◆ **WORK ITEM**: Lines to restate from the data below: from the one containing "none -> pink slope G1:H1 level 1 top H" to the one containing "white brick D7", both included. Give them again exactly, and only them.

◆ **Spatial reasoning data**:
----
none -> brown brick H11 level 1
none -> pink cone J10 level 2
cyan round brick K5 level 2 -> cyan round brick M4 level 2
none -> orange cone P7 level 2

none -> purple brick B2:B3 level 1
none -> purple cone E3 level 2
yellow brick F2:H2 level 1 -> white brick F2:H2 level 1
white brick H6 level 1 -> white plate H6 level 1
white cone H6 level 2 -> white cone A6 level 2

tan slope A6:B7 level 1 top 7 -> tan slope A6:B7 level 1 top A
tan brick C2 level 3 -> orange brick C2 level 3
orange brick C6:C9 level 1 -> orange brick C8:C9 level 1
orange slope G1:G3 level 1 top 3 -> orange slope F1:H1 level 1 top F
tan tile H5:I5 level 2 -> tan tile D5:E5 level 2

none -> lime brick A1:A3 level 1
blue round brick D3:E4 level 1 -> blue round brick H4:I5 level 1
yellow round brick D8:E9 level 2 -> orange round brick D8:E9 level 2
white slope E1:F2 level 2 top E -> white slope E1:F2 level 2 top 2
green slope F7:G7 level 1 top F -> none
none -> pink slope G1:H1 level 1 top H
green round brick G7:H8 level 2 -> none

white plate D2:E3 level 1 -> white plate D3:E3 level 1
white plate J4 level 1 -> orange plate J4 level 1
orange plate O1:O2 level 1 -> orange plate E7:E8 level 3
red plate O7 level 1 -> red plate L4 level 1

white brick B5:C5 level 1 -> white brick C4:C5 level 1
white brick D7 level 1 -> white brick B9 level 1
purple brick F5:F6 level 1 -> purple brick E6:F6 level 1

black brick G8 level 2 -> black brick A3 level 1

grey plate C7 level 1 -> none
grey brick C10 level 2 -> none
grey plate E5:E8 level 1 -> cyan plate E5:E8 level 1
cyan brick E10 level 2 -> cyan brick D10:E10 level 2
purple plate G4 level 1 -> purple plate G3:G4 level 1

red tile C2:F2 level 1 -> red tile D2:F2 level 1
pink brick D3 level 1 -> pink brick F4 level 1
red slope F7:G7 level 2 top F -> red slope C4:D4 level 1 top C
----
◆ **RESPONSE AREA**:
none -> pink slope G1:H1 level 1 top H
green round brick G7:H8 level 2 -> none

white plate D2:E3 level 1 -> white plate D3:E3 level 1
white plate J4 level 1 -> orange plate J4 level 1
orange plate O1:O2 level 1 -> orange plate E7:E8 level 3
red plate O7 level 1 -> red plate L4 level 1

white brick B5:C5 level 1 -> white brick C4:C5 level 1
white brick D7 level 1 -> white brick B9 level 1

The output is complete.